(begin)
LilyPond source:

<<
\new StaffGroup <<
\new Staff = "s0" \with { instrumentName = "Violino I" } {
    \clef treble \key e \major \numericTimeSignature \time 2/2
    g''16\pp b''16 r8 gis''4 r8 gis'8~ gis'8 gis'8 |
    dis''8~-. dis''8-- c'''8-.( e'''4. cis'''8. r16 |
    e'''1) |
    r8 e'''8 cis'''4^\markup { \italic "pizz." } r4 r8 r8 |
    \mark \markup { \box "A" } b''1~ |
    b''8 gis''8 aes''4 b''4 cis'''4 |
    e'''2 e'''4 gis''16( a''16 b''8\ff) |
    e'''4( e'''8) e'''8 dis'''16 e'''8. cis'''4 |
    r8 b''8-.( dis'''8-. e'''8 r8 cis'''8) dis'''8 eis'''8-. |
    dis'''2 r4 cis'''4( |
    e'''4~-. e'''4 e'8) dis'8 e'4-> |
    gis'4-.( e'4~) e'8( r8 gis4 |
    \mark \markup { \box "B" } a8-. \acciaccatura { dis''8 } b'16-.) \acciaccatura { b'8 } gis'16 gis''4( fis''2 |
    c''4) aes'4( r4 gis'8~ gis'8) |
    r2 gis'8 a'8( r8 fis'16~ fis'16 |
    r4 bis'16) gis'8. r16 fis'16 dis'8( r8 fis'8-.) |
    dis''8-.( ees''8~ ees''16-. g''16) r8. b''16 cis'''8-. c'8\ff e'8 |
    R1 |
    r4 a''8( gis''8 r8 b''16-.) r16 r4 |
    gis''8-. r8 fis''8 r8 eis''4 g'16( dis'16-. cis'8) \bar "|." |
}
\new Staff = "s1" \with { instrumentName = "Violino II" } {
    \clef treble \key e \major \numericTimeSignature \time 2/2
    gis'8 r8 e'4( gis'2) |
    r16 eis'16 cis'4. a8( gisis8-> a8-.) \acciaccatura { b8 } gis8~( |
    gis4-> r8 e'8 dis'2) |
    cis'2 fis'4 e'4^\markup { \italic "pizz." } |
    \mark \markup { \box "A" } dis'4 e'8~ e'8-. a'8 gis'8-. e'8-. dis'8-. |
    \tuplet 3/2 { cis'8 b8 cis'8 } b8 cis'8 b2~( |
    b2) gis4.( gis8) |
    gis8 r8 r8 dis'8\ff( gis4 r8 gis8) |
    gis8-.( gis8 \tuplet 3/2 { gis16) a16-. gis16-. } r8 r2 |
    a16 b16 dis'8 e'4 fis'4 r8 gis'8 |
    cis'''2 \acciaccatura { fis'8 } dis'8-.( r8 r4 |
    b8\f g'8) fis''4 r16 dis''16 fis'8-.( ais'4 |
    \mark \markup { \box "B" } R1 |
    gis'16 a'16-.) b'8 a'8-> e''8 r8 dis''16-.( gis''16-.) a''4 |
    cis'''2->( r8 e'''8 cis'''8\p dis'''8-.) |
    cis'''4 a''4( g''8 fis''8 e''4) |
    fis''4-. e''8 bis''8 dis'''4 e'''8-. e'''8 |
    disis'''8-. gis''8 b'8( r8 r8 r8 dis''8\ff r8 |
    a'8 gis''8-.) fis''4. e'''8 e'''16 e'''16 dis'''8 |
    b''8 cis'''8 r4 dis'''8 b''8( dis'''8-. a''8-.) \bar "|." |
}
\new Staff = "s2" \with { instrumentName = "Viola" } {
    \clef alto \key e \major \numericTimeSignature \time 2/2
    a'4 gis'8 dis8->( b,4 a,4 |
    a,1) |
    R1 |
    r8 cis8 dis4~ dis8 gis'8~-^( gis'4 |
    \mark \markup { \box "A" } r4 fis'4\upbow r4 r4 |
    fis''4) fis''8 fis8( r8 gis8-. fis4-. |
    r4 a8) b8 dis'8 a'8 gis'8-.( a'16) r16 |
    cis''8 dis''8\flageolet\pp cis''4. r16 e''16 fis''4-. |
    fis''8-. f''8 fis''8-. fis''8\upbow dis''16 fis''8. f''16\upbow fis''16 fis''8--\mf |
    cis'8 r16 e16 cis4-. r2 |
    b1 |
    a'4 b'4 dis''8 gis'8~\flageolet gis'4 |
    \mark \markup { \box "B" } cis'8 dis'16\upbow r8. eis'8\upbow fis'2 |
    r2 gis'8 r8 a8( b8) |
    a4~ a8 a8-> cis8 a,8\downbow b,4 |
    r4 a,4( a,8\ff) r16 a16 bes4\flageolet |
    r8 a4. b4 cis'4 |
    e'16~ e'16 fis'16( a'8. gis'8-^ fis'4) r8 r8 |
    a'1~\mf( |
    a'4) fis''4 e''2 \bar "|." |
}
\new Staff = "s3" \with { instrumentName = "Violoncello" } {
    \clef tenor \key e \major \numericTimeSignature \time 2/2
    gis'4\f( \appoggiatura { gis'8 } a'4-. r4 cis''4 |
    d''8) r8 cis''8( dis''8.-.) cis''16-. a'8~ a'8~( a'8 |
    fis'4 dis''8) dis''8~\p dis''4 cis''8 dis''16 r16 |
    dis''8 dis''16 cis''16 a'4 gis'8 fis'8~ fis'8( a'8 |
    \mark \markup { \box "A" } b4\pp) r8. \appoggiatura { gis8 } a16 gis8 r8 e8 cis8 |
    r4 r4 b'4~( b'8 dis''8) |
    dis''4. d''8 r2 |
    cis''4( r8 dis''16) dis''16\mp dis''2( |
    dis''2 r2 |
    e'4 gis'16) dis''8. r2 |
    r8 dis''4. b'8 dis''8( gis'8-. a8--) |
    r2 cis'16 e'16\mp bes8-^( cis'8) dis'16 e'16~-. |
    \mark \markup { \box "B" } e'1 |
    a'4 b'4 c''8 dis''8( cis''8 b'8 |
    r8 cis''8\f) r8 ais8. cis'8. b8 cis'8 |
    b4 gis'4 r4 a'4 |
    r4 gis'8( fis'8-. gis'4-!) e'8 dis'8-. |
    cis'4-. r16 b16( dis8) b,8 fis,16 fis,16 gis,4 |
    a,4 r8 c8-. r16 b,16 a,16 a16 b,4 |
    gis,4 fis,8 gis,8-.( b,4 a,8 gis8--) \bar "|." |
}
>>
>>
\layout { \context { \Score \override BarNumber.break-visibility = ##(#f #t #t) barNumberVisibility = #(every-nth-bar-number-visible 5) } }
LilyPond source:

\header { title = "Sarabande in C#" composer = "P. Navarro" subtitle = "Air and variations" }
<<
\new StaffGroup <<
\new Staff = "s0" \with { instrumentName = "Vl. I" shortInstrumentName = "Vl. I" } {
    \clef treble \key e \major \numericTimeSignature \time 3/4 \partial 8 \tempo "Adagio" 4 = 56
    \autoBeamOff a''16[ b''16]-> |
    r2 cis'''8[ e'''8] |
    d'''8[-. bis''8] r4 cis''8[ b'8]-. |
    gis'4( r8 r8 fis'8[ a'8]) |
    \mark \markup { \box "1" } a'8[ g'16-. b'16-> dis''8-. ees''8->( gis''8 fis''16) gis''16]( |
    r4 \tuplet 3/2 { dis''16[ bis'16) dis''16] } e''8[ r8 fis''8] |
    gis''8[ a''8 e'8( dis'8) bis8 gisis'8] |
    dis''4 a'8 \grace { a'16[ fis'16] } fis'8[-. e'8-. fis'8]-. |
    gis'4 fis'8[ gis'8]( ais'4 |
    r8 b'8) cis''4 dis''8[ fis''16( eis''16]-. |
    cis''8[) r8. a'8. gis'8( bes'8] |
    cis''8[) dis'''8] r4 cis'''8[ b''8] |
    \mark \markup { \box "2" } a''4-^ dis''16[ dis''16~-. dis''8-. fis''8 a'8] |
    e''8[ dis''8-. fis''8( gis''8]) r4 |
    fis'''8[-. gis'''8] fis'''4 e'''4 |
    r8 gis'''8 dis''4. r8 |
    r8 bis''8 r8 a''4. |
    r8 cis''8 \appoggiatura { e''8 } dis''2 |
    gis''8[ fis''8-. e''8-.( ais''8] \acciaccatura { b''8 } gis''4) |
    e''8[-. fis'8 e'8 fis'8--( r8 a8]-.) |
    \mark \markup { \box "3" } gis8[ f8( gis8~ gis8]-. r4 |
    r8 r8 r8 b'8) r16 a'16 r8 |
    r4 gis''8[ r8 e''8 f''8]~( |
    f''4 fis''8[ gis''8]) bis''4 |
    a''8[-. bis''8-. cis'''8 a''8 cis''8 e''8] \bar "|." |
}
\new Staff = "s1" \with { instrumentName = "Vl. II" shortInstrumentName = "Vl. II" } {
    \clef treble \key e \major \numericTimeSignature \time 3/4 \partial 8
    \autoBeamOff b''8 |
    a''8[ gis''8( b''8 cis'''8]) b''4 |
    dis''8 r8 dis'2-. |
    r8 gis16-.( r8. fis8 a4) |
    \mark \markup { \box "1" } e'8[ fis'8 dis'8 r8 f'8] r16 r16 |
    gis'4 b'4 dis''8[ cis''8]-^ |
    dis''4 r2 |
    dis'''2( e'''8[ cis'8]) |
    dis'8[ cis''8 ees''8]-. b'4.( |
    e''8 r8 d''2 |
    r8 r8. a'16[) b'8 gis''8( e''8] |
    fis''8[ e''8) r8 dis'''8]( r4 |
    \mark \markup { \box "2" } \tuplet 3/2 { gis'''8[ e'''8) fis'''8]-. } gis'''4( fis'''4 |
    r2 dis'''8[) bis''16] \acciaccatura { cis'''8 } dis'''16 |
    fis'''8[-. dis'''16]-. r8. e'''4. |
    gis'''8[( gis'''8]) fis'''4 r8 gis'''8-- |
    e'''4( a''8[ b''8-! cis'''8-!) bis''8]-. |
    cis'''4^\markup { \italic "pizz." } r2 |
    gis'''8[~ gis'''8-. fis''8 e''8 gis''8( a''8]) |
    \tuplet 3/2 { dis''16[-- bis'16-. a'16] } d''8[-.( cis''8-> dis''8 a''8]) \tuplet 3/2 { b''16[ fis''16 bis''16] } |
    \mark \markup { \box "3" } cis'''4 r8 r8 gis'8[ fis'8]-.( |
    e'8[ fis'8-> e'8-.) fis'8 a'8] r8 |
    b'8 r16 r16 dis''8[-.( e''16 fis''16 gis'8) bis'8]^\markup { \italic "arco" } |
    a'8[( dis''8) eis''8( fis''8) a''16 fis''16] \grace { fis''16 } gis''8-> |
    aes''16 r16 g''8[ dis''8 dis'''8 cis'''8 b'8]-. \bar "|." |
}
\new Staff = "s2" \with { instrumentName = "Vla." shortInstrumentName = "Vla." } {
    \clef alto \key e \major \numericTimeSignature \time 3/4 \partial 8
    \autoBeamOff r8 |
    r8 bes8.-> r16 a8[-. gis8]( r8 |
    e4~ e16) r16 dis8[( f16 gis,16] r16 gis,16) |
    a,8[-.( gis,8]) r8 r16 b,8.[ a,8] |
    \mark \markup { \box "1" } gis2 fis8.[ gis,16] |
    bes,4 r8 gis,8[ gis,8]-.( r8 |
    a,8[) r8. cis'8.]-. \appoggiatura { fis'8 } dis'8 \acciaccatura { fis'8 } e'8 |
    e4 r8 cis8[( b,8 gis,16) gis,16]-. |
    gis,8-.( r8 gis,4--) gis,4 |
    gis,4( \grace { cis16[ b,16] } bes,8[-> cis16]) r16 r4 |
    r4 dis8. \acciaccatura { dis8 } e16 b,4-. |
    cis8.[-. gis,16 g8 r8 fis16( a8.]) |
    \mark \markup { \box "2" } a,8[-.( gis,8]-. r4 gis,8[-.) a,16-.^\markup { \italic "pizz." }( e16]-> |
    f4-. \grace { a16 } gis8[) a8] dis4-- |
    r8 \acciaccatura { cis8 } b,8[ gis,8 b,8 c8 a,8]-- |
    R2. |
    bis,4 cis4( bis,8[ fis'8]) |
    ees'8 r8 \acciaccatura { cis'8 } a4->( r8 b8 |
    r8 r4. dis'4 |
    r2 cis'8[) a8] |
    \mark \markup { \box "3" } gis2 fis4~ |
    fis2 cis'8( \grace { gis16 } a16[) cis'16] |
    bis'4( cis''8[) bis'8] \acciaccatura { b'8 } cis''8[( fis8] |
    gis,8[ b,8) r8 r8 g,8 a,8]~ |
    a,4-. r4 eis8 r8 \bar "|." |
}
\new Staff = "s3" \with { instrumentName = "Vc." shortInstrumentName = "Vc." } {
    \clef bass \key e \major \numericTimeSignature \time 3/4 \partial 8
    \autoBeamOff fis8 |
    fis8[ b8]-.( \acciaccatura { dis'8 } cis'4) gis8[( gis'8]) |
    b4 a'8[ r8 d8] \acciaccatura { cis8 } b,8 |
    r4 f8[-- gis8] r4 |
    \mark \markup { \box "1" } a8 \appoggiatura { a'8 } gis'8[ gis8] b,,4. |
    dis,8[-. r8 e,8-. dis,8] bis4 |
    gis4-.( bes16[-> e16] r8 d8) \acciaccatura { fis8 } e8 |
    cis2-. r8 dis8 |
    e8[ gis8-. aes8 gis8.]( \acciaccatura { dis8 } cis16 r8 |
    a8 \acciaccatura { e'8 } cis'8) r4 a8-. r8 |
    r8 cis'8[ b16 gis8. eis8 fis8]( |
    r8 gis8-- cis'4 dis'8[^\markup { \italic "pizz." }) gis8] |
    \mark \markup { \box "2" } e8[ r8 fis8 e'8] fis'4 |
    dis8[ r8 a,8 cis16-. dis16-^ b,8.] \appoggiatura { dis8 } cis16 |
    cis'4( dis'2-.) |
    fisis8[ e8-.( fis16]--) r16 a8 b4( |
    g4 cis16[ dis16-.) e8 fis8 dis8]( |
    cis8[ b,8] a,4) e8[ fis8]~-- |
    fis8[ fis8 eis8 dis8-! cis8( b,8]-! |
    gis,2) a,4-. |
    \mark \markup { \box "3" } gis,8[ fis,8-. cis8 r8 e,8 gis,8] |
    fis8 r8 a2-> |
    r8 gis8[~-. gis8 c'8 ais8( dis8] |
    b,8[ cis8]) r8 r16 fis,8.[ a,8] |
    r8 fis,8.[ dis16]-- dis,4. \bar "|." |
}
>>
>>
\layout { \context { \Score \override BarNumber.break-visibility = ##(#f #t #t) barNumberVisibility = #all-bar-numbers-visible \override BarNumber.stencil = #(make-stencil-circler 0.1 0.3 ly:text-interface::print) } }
(end)
List each line of the records above that contains the string "override", with case counting in the match.

▸ **Solution for this task**
\layout { \context { \Score \override BarNumber.break-visibility = ##(#f #t #t) barNumberVisibility = #(every-nth-bar-number-visible 5) } }
\layout { \context { \Score \override BarNumber.break-visibility = ##(#f #t #t) barNumberVisibility = #all-bar-numbers-visible \override BarNumber.stencil = #(make-stencil-circler 0.1 0.3 ly:text-interface::print) } }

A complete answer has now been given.